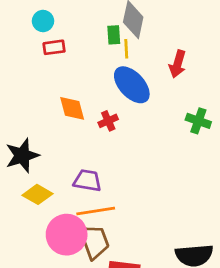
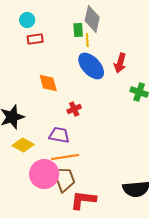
red arrow: (178, 64) -> (120, 63), moved
red cross: (108, 121) -> (74, 109), moved

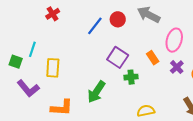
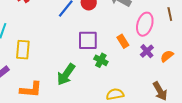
purple square: (118, 57) -> (88, 40), turned -35
green cross: (131, 77) -> (101, 60), turned 32

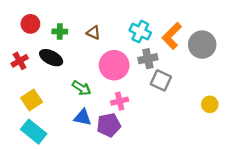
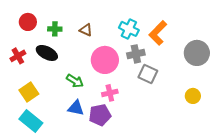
gray circle: (202, 45) -> (197, 53), moved

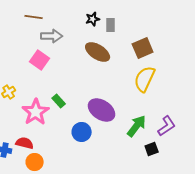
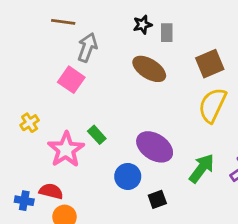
gray arrow: (52, 36) -> (87, 47), turned -70
black square: (152, 149) -> (157, 199), moved

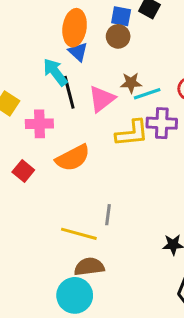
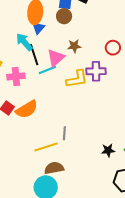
blue triangle: (78, 52) -> (38, 28), turned 32
cyan line: (147, 94) -> (47, 70), moved
orange semicircle: (73, 158) -> (27, 109), moved
yellow line: (79, 234) -> (46, 147), turned -30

> _WHAT IS REQUIRED_: Once you find the line that contains "gray arrow: (52, 36) -> (87, 47), turned -70", give it again along with every later line through the end of the data, word for word, minus the pictures.

> _ANSWER TO THE EXERCISE_:
gray arrow: (52, 36) -> (87, 47), turned -70
black square: (152, 149) -> (157, 199), moved

blue triangle: (78, 52) -> (38, 28), turned 32
cyan line: (147, 94) -> (47, 70), moved
orange semicircle: (73, 158) -> (27, 109), moved
yellow line: (79, 234) -> (46, 147), turned -30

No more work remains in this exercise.